_Work request_
Images excluded, repeat each entry below exactly.

Modification records:
****************************************

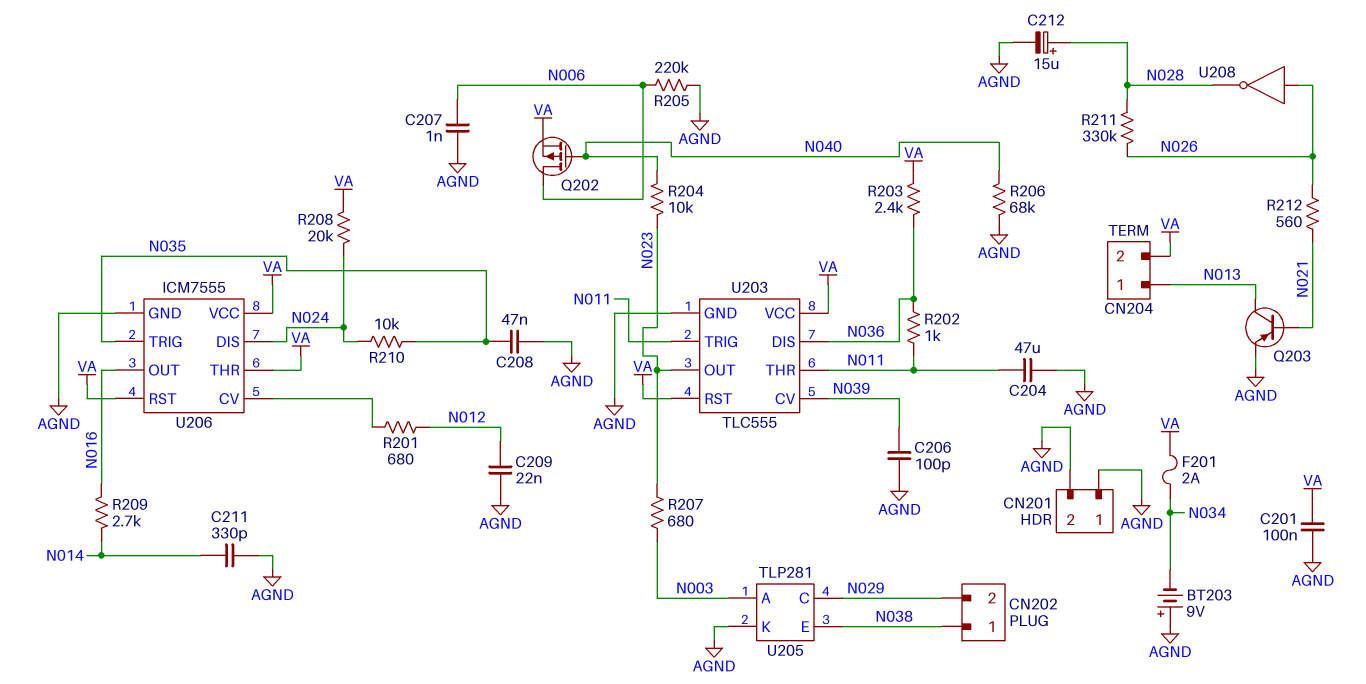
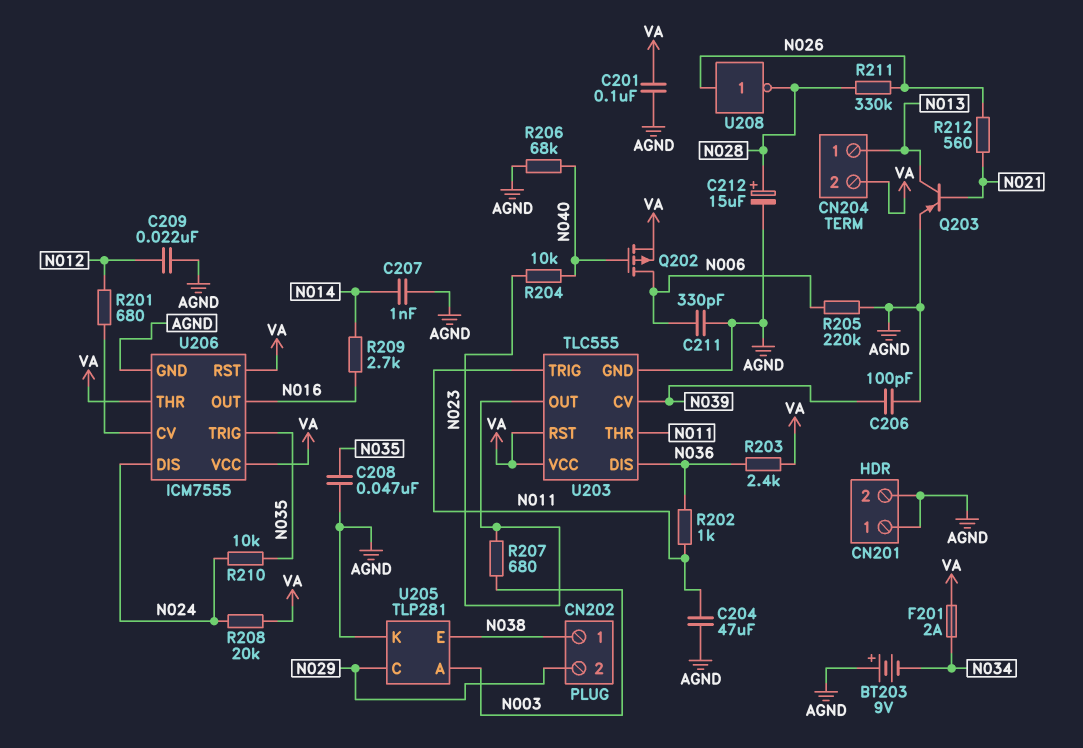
C207: 1nF (AGND, N006) -> 1nF (AGND, N014)
C211: 330pF (AGND, N014) -> 330pF (AGND, N006)

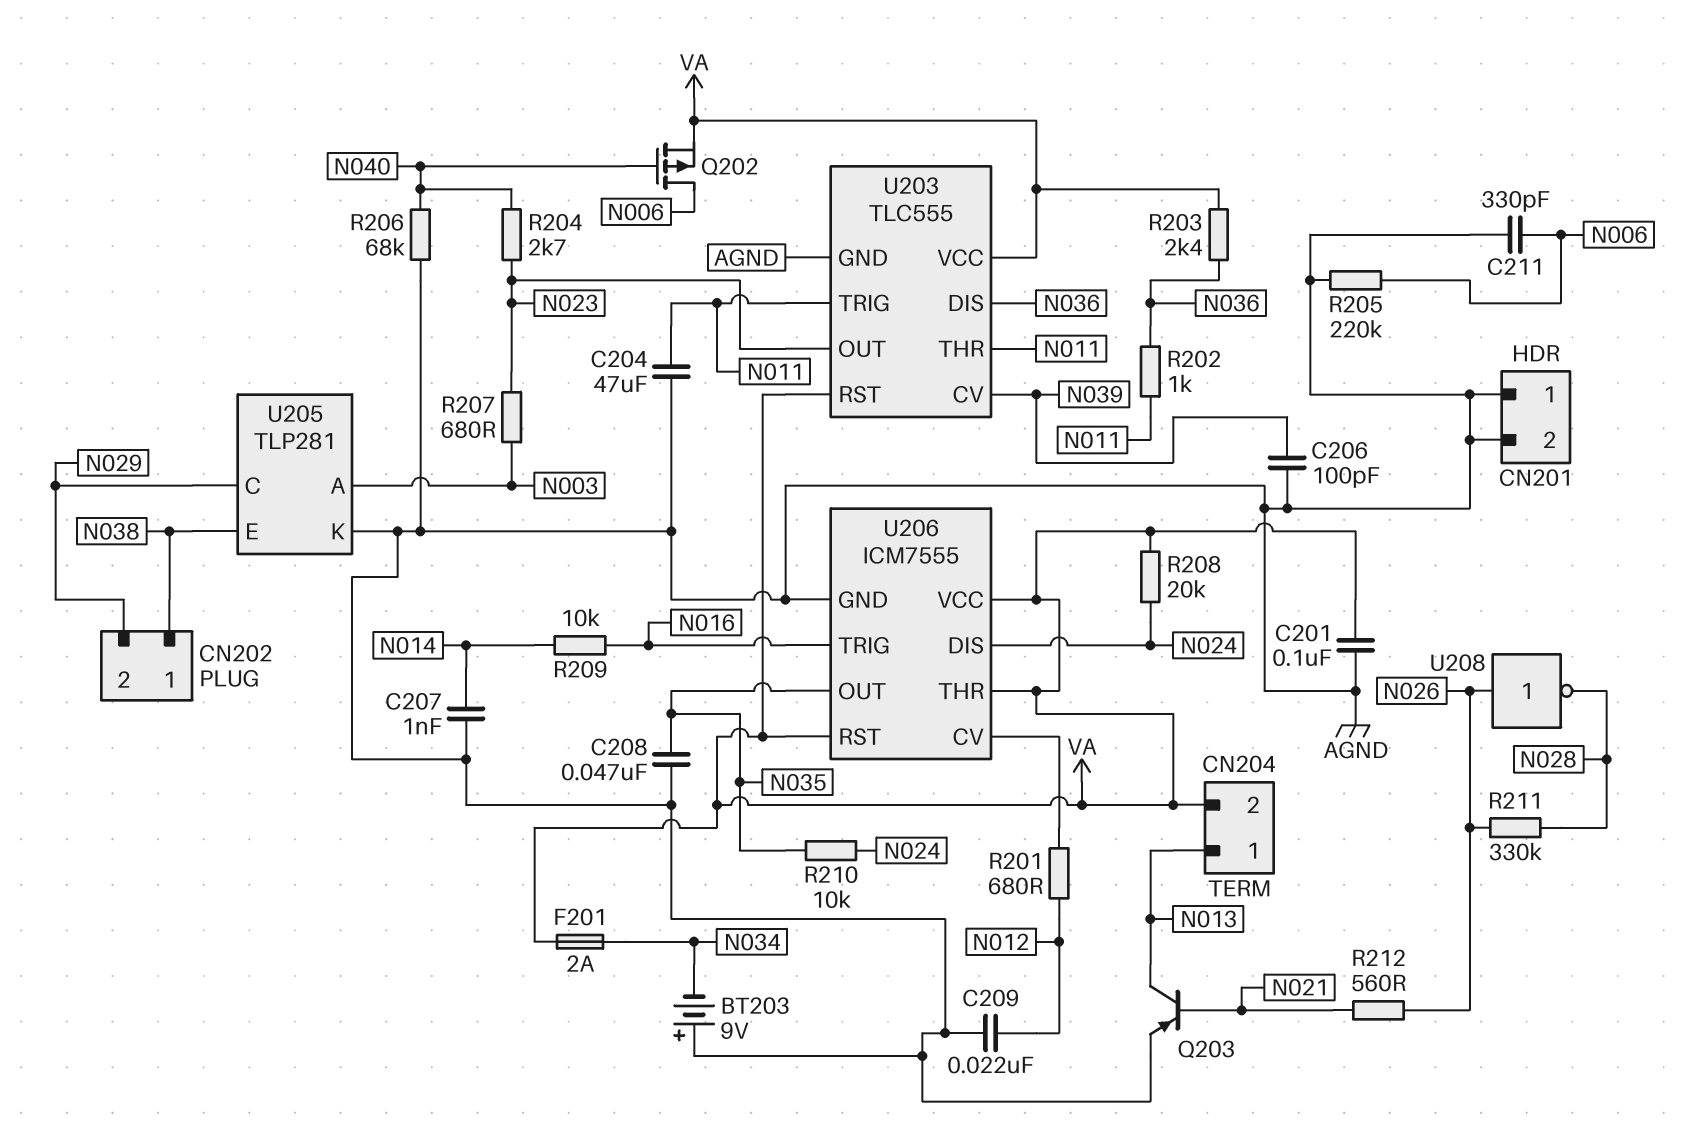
C212: 15uF (plus N028, minus AGND) -> none
R204: 10k (N023, N040) -> 2.7k (N023, N040)
R209: 2.7k (N014, N016) -> 10k (N014, N016)
U206 pin OUT: N016 -> N035
U206 pin TRIG: N035 -> N016

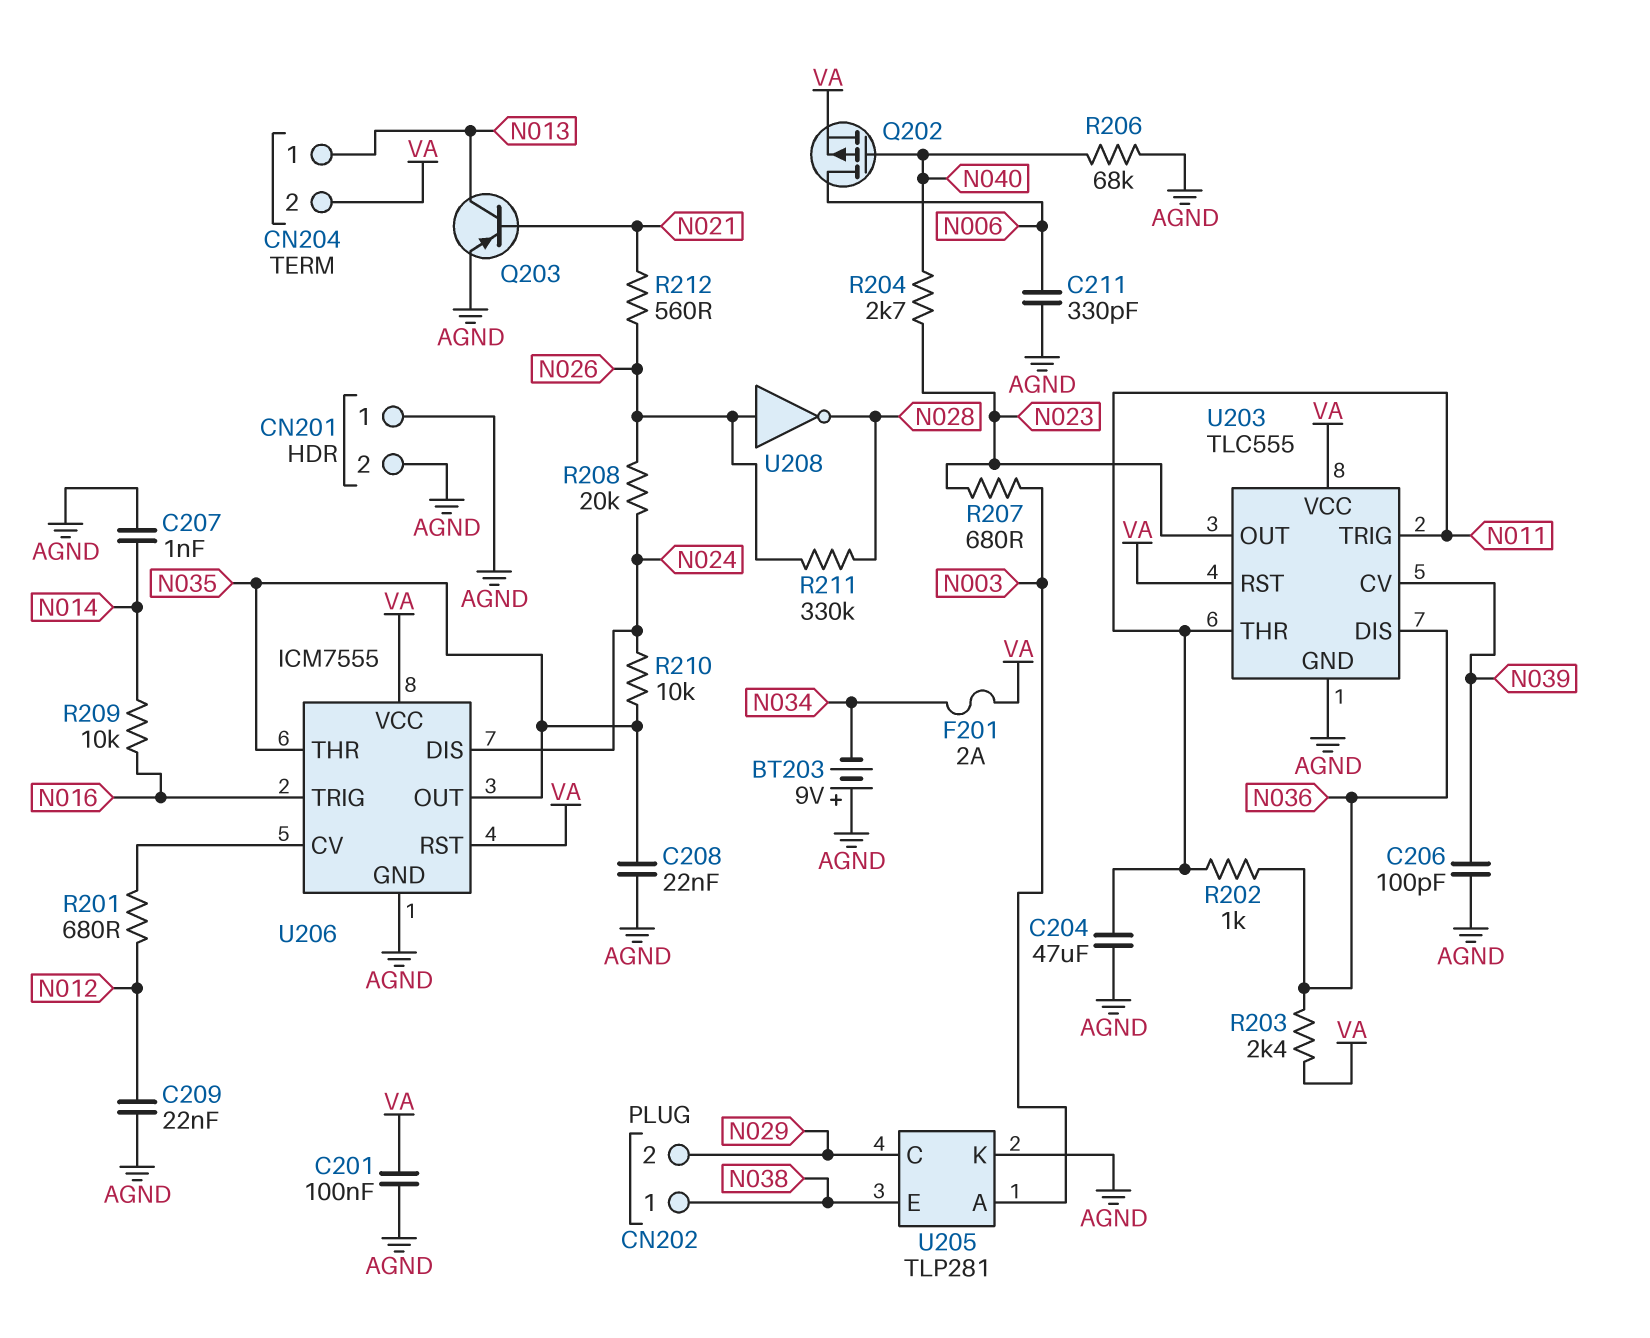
C208: 47nF (AGND, N035) -> 22nF (AGND, N035)
R205: 220k (AGND, N006) -> none
R208: 20k (N024, VA) -> 20k (N024, N026)
U206 pin THR: VA -> N035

****************************************

_Answer space_
C207: 1nF (AGND, N006) -> 1nF (AGND, N014)
C211: 330pF (AGND, N014) -> 330pF (AGND, N006)

C212: 15uF (plus N028, minus AGND) -> none
R204: 10k (N023, N040) -> 2.7k (N023, N040)
R209: 2.7k (N014, N016) -> 10k (N014, N016)
U206 pin OUT: N016 -> N035
U206 pin TRIG: N035 -> N016

C208: 47nF (AGND, N035) -> 22nF (AGND, N035)
R205: 220k (AGND, N006) -> none
R208: 20k (N024, VA) -> 20k (N024, N026)
U206 pin THR: VA -> N035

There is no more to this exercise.